Task to carry out
Substitute "midpoint" for every occurrence of "center point" in the entries that follow, changing nothing else, and write out all of the entries again without the pictures.

[Stored items]

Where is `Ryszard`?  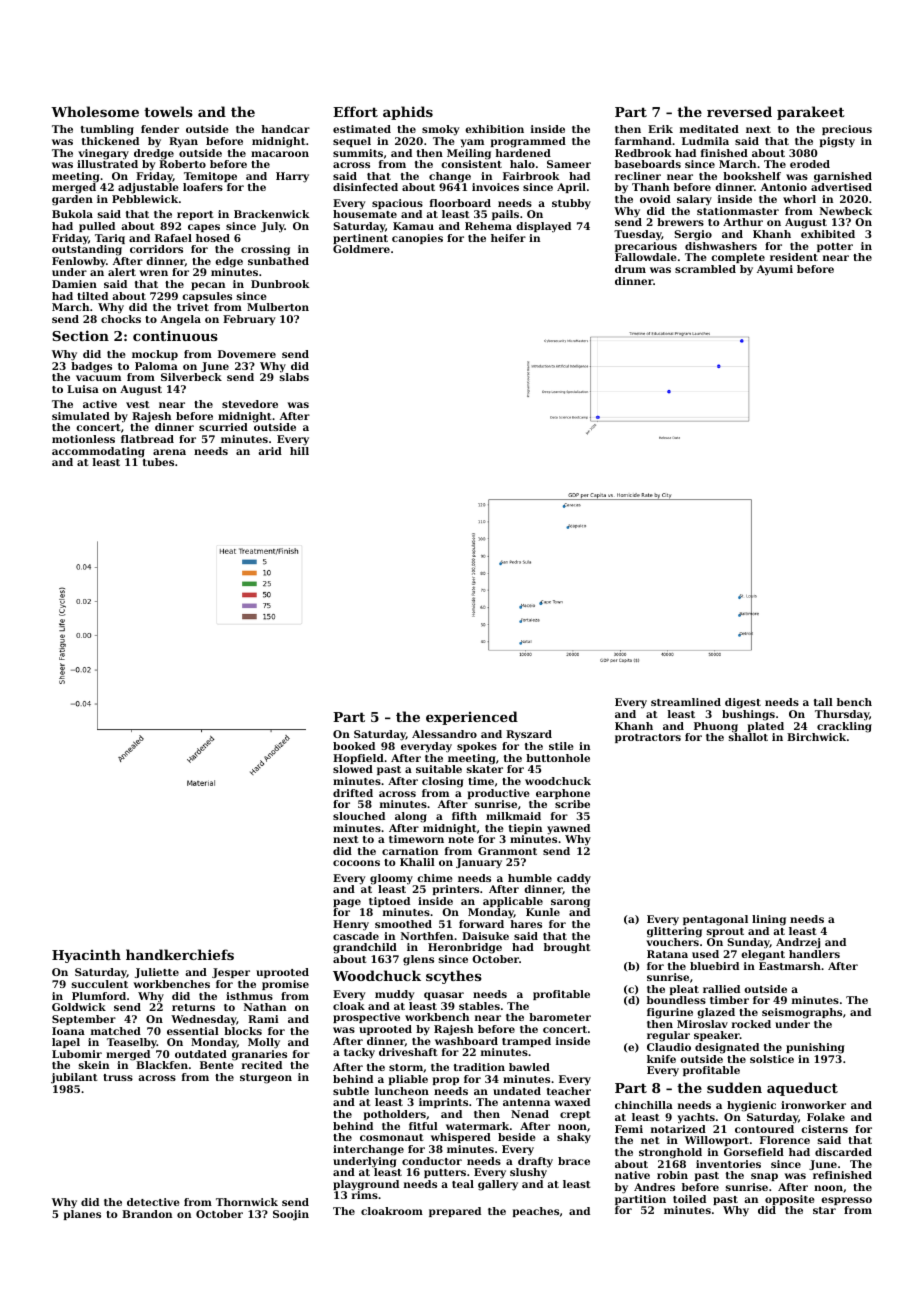
Ryszard is located at coordinates (529, 735).
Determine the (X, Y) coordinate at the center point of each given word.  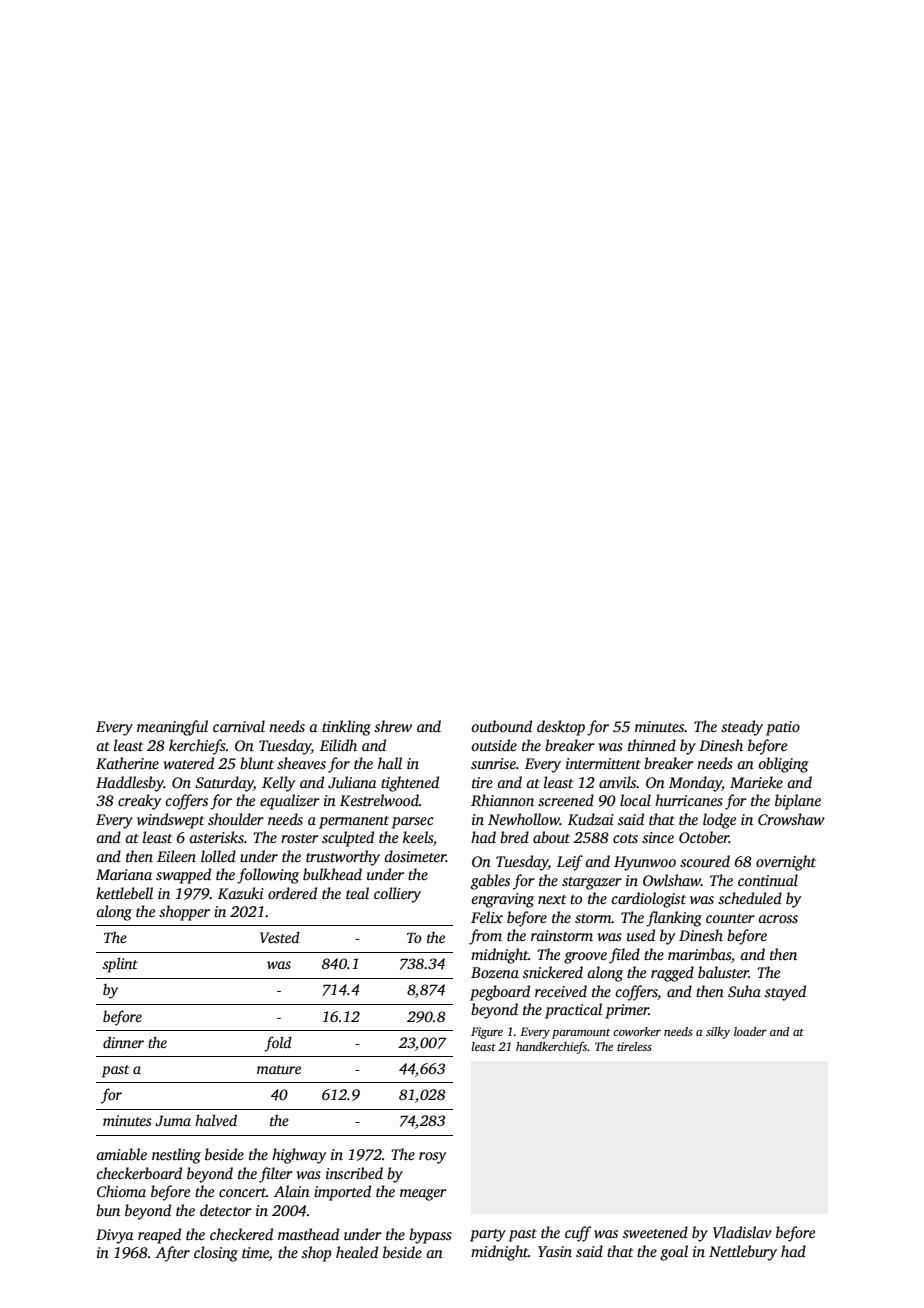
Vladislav (742, 1232)
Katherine (127, 763)
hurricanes (689, 800)
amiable (121, 1154)
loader (750, 1031)
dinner (123, 1042)
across (778, 919)
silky (718, 1033)
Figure (487, 1033)
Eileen (176, 856)
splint (120, 965)
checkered (241, 1234)
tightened (410, 784)
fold (278, 1044)
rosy (432, 1158)
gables (490, 882)
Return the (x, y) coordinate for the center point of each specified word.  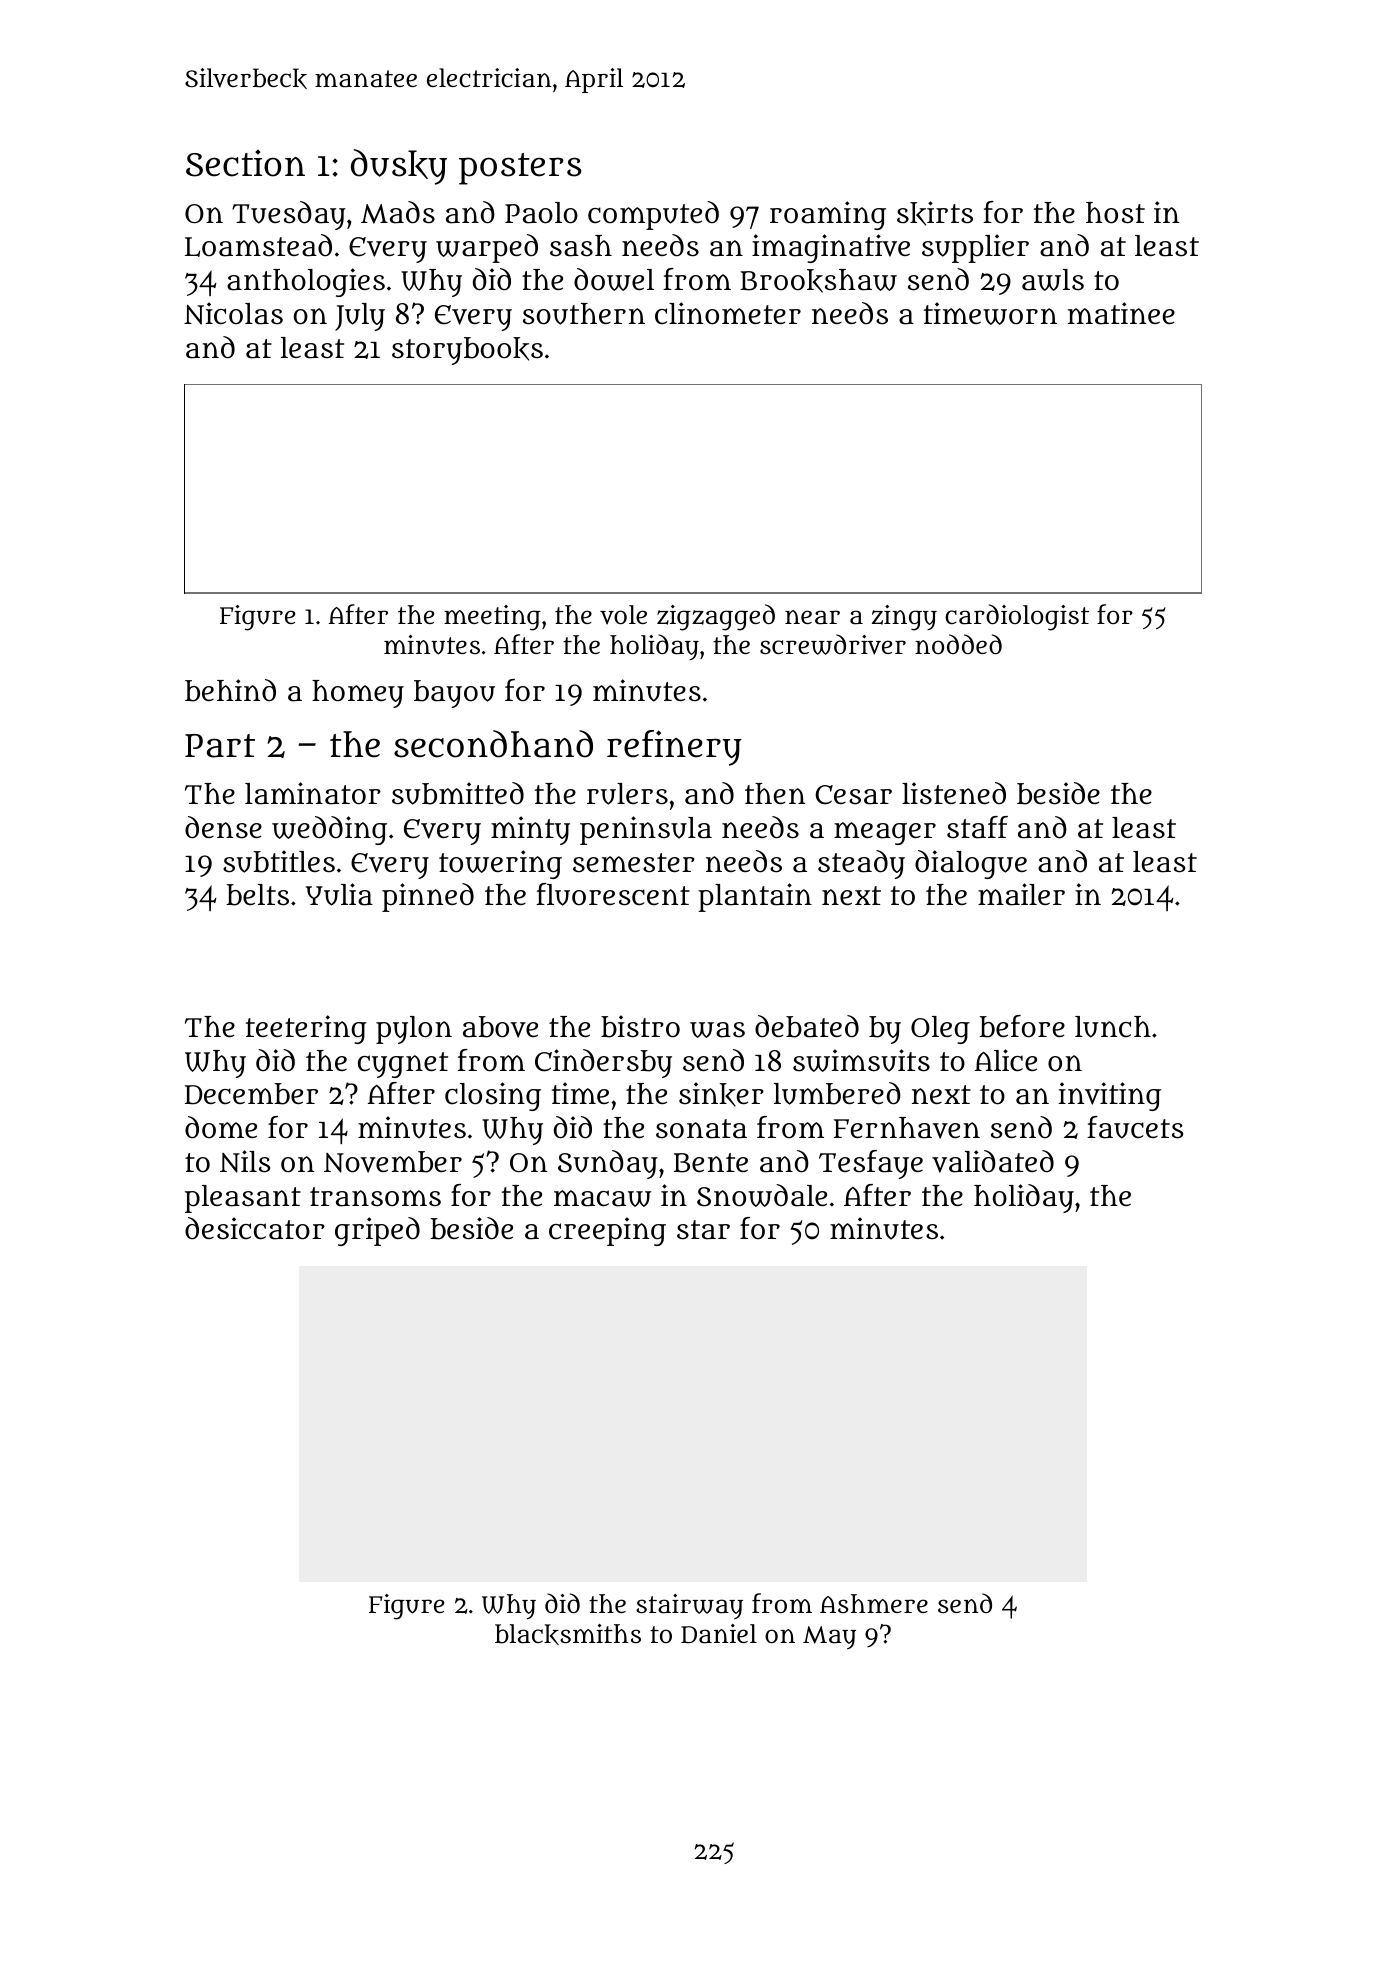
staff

Solution to this problem
Where is `Ryszard`?  
Ryszard is located at coordinates (529, 735).
Determine the (X, Y) coordinate at the midpoint of each given word.  
Vladislav (742, 1232)
Katherine (127, 763)
hurricanes (689, 800)
amiable (121, 1154)
loader (750, 1031)
dinner (123, 1042)
across (778, 919)
silky (718, 1033)
Figure (487, 1033)
Eileen (176, 856)
splint (120, 965)
checkered (241, 1234)
tightened (410, 784)
fold (278, 1044)
rosy (432, 1158)
gables (490, 882)
Return the (x, y) coordinate for the midpoint of each specified word.  
staff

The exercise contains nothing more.